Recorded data
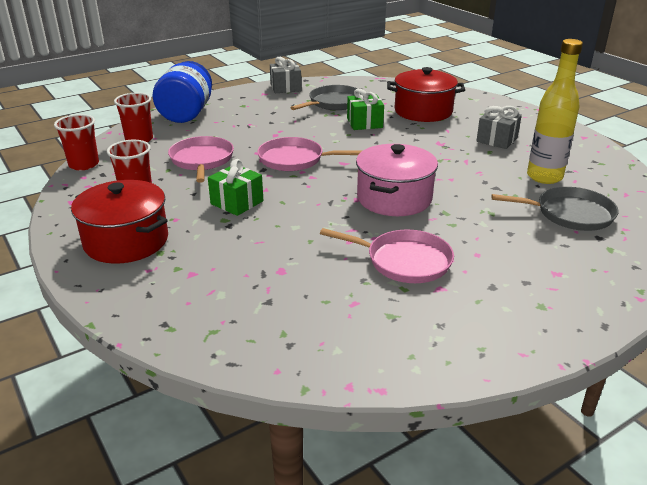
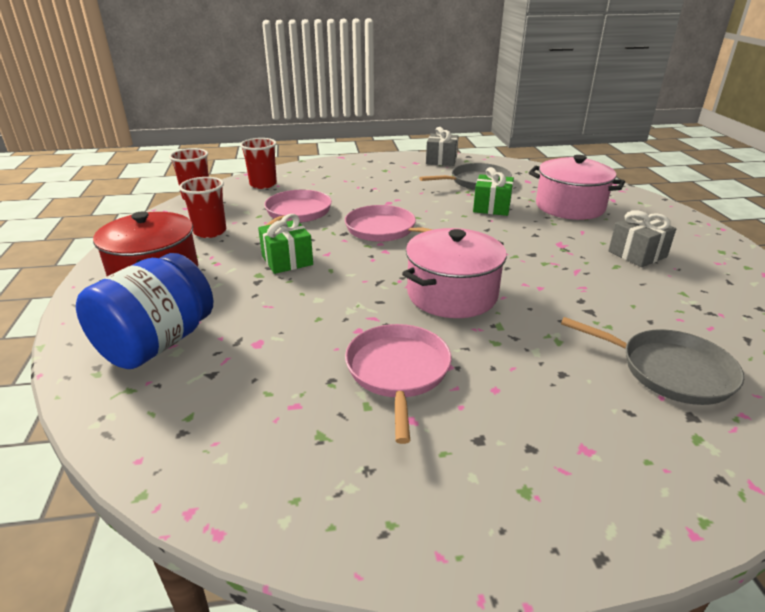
camera: 25 degrees right, 0 degrees up
(186, 114) = (326, 169): blue jar -> blue jar (157, 343)
(404, 261) = (398, 371): pink pan -> pink pan turned 135 degrees counterclockwise
(423, 111) = (569, 207): red pot -> pink pot
(544, 177) = (668, 313): yellow bottle -> none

PROBLEM TO SOLVE: Each record needs to be reproduced exactly, and no image should be carried over.

EXERCISE OUTPUT:
camera: 25 degrees right, 0 degrees up
(186, 114) = (326, 169): blue jar -> blue jar (157, 343)
(404, 261) = (398, 371): pink pan -> pink pan turned 135 degrees counterclockwise
(423, 111) = (569, 207): red pot -> pink pot
(544, 177) = (668, 313): yellow bottle -> none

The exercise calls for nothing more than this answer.